Collection entries:
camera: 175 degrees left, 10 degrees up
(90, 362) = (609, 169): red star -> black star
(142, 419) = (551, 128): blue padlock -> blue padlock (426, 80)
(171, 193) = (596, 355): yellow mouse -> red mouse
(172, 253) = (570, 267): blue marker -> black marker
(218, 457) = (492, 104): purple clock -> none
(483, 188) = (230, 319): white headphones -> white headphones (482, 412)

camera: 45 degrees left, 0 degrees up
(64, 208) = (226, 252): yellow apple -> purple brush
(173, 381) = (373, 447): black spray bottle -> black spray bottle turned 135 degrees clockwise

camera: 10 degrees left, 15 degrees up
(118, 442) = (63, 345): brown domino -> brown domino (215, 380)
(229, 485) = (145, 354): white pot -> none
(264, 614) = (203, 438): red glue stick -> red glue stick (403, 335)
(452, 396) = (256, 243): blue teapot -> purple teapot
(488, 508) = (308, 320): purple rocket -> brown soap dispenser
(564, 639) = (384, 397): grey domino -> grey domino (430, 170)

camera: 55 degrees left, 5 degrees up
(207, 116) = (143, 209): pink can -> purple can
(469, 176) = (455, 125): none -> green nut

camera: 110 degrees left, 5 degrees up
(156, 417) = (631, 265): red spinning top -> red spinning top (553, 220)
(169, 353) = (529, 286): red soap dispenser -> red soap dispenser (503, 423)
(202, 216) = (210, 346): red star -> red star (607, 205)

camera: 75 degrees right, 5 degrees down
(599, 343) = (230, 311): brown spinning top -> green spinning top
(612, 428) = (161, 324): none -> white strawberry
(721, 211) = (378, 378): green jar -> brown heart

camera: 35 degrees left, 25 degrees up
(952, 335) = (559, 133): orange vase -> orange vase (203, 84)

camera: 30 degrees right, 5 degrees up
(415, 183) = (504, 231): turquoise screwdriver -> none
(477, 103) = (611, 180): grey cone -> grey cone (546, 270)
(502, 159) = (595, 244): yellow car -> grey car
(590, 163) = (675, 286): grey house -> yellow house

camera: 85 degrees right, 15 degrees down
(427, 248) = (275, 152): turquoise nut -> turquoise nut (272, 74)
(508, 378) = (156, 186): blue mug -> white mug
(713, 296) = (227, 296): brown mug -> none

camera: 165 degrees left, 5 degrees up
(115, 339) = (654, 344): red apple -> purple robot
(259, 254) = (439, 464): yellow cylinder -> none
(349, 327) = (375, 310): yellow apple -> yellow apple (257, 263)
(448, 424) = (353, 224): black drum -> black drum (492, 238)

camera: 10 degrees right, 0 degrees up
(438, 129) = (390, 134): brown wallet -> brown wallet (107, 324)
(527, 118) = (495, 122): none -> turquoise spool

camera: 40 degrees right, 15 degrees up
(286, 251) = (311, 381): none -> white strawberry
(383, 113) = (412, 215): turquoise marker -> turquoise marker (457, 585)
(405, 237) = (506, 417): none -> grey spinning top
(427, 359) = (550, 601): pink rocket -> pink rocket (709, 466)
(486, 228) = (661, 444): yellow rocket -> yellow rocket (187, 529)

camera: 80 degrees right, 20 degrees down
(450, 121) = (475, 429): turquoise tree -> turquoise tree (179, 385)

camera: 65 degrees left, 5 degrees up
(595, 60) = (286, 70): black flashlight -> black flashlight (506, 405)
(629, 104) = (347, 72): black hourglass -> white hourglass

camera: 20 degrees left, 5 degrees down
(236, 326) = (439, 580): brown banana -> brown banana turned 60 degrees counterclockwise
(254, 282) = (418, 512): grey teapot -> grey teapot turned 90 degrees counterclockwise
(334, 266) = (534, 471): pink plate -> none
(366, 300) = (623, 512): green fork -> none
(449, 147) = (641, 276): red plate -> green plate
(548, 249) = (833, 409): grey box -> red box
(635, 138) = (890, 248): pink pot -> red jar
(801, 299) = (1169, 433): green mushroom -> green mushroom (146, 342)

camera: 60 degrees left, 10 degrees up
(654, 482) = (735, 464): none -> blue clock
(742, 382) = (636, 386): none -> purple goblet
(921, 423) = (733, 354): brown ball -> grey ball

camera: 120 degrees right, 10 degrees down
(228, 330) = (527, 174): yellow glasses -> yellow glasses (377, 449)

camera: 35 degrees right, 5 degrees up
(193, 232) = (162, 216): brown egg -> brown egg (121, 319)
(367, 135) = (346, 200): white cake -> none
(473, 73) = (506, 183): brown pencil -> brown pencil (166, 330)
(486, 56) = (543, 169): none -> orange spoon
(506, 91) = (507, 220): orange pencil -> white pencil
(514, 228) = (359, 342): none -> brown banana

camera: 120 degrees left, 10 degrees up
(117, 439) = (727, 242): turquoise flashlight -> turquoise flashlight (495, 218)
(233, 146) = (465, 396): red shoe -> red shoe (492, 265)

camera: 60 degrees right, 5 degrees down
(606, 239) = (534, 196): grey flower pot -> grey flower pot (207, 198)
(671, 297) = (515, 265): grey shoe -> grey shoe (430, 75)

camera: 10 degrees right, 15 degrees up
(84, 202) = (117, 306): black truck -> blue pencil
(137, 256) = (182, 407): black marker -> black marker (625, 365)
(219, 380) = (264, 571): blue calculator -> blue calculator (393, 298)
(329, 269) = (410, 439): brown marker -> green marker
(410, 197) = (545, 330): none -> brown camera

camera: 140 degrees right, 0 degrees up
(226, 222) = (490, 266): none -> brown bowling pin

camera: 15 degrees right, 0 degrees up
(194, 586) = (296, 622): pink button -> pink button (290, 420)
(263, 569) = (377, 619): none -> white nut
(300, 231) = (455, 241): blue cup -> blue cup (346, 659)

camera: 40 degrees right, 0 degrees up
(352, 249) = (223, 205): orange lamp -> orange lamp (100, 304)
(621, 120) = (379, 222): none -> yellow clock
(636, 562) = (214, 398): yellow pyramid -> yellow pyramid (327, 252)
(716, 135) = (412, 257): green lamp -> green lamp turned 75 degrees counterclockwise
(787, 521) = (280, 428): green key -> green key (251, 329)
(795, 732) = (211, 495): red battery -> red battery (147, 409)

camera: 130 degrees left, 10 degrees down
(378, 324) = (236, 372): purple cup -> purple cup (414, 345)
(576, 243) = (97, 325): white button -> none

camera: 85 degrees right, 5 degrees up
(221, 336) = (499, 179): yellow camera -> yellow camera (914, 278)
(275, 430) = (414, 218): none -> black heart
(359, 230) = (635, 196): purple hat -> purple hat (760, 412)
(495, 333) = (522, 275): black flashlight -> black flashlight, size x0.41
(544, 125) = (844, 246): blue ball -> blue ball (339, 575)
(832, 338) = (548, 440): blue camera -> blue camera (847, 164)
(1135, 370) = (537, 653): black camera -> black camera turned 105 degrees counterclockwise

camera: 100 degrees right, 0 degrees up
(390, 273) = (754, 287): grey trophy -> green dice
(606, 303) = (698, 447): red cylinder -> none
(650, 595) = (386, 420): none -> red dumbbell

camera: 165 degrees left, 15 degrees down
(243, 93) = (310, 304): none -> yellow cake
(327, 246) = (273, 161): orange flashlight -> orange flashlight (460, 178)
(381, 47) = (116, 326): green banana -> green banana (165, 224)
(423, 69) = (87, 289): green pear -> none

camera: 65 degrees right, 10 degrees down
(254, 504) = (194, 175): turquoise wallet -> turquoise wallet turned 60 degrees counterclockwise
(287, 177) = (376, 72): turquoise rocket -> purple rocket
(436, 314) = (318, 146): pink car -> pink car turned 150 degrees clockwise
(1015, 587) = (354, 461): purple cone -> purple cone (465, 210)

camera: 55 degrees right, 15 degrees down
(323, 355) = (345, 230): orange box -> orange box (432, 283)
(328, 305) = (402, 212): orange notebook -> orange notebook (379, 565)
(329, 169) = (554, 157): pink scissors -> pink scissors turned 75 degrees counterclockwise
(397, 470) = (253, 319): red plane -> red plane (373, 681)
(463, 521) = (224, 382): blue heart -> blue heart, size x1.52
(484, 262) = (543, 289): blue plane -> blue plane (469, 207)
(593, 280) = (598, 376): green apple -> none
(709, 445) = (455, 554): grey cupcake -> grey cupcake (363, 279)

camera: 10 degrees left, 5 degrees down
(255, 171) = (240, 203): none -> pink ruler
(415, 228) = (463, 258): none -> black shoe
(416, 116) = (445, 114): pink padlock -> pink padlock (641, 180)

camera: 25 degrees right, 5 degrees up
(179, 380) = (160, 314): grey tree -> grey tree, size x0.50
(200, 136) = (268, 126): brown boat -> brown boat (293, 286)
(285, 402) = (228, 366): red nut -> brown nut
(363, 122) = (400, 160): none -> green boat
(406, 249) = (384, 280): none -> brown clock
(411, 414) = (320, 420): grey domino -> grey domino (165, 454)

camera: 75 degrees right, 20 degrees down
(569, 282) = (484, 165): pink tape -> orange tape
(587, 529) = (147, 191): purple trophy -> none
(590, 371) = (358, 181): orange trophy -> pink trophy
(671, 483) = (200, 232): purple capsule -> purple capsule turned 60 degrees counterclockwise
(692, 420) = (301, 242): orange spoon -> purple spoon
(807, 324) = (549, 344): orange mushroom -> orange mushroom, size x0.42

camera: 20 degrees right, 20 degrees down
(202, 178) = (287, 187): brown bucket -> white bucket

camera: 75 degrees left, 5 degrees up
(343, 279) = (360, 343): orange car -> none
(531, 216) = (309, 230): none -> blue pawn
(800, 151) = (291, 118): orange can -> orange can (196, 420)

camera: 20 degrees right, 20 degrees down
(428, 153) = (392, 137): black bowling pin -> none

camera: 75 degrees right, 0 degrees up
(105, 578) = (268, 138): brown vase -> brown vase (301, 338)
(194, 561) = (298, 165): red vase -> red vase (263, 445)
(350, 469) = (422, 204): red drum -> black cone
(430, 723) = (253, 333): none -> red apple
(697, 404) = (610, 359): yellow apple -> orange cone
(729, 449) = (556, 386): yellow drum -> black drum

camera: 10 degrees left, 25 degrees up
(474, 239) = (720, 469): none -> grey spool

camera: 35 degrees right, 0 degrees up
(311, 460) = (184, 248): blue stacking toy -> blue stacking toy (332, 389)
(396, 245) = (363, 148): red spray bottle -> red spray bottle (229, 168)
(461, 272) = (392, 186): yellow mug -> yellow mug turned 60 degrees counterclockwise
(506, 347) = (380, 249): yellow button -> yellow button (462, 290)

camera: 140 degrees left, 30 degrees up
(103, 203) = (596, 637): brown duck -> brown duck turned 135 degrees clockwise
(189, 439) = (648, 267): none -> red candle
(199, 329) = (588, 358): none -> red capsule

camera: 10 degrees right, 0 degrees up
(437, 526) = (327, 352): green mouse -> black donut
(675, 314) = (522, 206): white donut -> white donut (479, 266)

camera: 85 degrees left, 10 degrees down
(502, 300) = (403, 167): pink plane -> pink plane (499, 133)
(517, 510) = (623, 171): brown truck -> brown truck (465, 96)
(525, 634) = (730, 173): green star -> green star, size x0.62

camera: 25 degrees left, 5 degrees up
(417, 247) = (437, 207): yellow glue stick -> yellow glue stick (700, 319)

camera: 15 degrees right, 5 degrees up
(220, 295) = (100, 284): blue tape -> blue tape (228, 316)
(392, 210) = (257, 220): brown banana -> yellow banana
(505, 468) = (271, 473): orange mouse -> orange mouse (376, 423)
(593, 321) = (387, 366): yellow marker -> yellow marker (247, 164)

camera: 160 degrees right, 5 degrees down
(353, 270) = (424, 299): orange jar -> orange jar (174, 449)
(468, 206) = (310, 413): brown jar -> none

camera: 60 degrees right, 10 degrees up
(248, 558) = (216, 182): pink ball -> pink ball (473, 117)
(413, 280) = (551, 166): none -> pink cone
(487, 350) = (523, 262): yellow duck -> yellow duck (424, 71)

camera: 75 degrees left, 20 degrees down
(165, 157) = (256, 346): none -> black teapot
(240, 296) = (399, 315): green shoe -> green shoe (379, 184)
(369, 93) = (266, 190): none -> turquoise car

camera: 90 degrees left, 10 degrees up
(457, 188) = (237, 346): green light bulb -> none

**TASK ITEM**
Return only the lines between the one holding "camera: 20 degrees left, 5 degrees down" and the one holding "(621, 120) = (379, 222): none -> yellow clock", inclusive, exactly as they appear above.

**RESULT FOR THIS TASK**
camera: 20 degrees left, 5 degrees down
(236, 326) = (439, 580): brown banana -> brown banana turned 60 degrees counterclockwise
(254, 282) = (418, 512): grey teapot -> grey teapot turned 90 degrees counterclockwise
(334, 266) = (534, 471): pink plate -> none
(366, 300) = (623, 512): green fork -> none
(449, 147) = (641, 276): red plate -> green plate
(548, 249) = (833, 409): grey box -> red box
(635, 138) = (890, 248): pink pot -> red jar
(801, 299) = (1169, 433): green mushroom -> green mushroom (146, 342)

camera: 60 degrees left, 10 degrees up
(654, 482) = (735, 464): none -> blue clock
(742, 382) = (636, 386): none -> purple goblet
(921, 423) = (733, 354): brown ball -> grey ball

camera: 120 degrees right, 10 degrees down
(228, 330) = (527, 174): yellow glasses -> yellow glasses (377, 449)

camera: 35 degrees right, 5 degrees up
(193, 232) = (162, 216): brown egg -> brown egg (121, 319)
(367, 135) = (346, 200): white cake -> none
(473, 73) = (506, 183): brown pencil -> brown pencil (166, 330)
(486, 56) = (543, 169): none -> orange spoon
(506, 91) = (507, 220): orange pencil -> white pencil
(514, 228) = (359, 342): none -> brown banana

camera: 120 degrees left, 10 degrees up
(117, 439) = (727, 242): turquoise flashlight -> turquoise flashlight (495, 218)
(233, 146) = (465, 396): red shoe -> red shoe (492, 265)

camera: 60 degrees right, 5 degrees down
(606, 239) = (534, 196): grey flower pot -> grey flower pot (207, 198)
(671, 297) = (515, 265): grey shoe -> grey shoe (430, 75)

camera: 10 degrees right, 15 degrees up
(84, 202) = (117, 306): black truck -> blue pencil
(137, 256) = (182, 407): black marker -> black marker (625, 365)
(219, 380) = (264, 571): blue calculator -> blue calculator (393, 298)
(329, 269) = (410, 439): brown marker -> green marker
(410, 197) = (545, 330): none -> brown camera

camera: 140 degrees right, 0 degrees up
(226, 222) = (490, 266): none -> brown bowling pin

camera: 15 degrees right, 0 degrees up
(194, 586) = (296, 622): pink button -> pink button (290, 420)
(263, 569) = (377, 619): none -> white nut
(300, 231) = (455, 241): blue cup -> blue cup (346, 659)

camera: 40 degrees right, 0 degrees up
(352, 249) = (223, 205): orange lamp -> orange lamp (100, 304)
(621, 120) = (379, 222): none -> yellow clock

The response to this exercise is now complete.